[Scene change data]
====
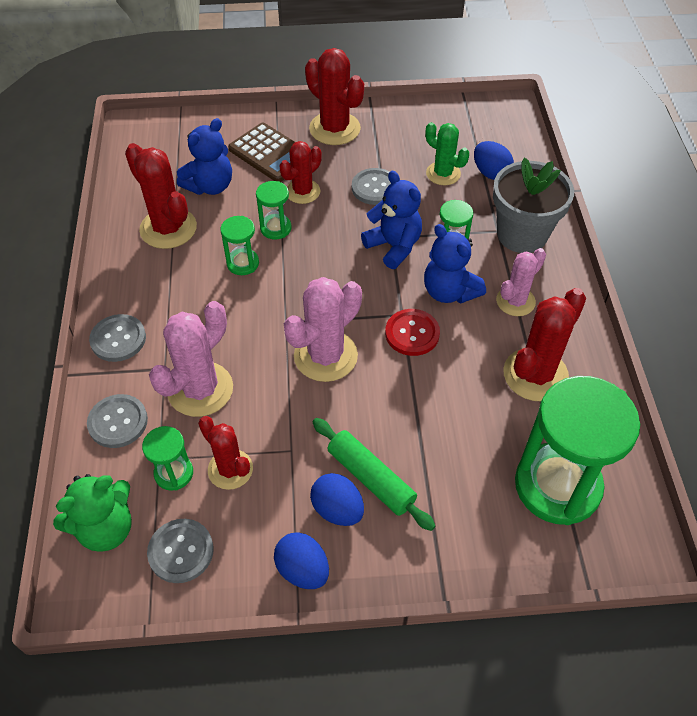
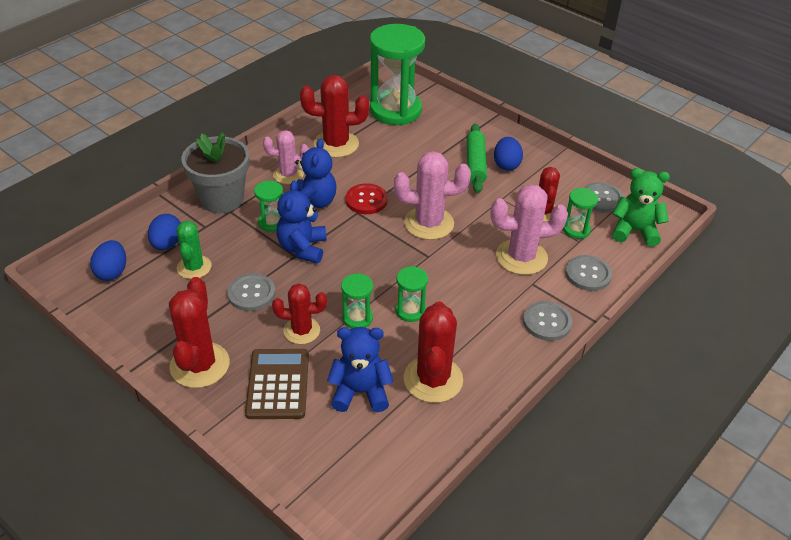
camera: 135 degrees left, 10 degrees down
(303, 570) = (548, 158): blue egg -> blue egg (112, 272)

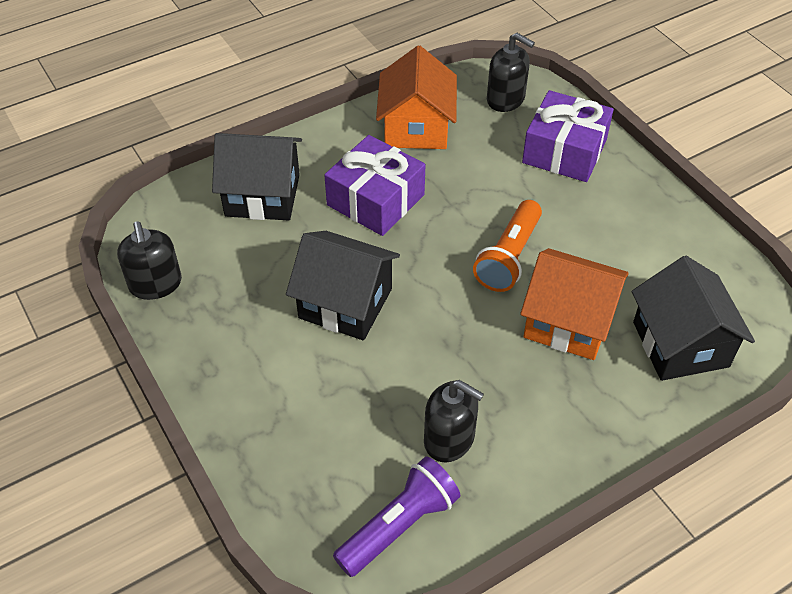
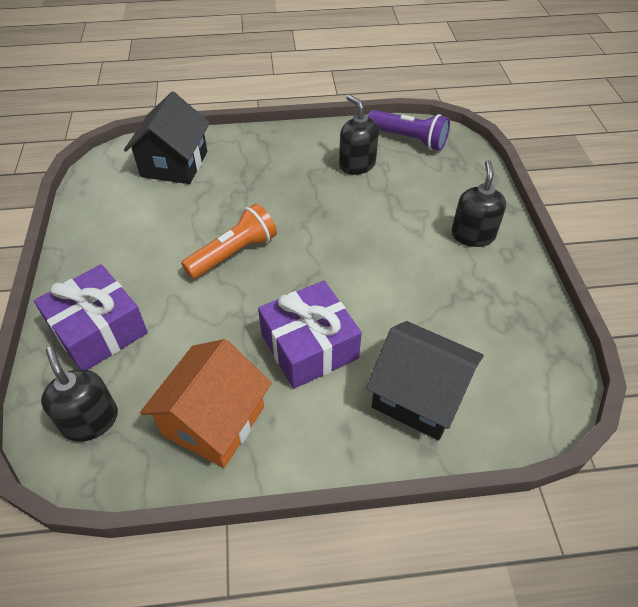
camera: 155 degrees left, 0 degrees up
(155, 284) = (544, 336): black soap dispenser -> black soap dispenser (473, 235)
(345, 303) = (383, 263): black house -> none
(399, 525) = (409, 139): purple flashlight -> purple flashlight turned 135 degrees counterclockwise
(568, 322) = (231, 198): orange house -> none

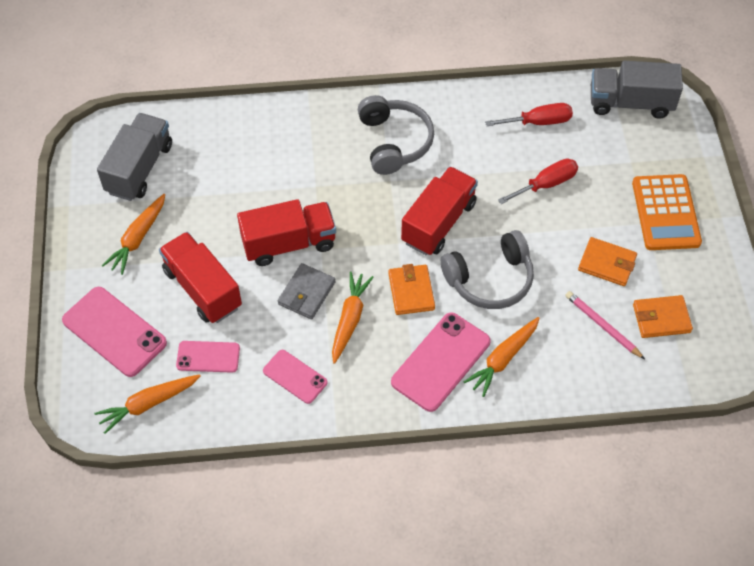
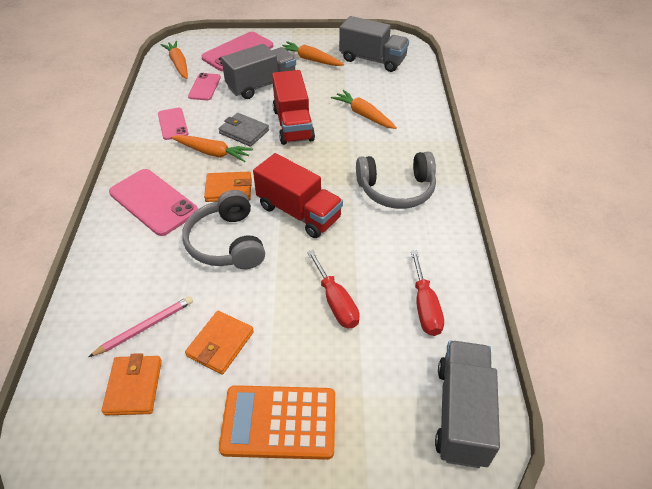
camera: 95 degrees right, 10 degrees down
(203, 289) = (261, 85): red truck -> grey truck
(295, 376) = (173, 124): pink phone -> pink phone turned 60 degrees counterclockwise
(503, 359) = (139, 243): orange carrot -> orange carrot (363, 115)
====
(WHAT THE EXERCISE ASKS):
All lines between the one that contains "(155, 284) = (544, 336): black" and the end of the records above, both included, are to be returned exactly as they stand, except for pictures, which are omitted.

(RESULT FOR THIS EXERCISE):
(155, 284) = (544, 336): black soap dispenser -> black soap dispenser (473, 235)
(345, 303) = (383, 263): black house -> none
(399, 525) = (409, 139): purple flashlight -> purple flashlight turned 135 degrees counterclockwise
(568, 322) = (231, 198): orange house -> none

camera: 95 degrees right, 10 degrees down
(203, 289) = (261, 85): red truck -> grey truck
(295, 376) = (173, 124): pink phone -> pink phone turned 60 degrees counterclockwise
(503, 359) = (139, 243): orange carrot -> orange carrot (363, 115)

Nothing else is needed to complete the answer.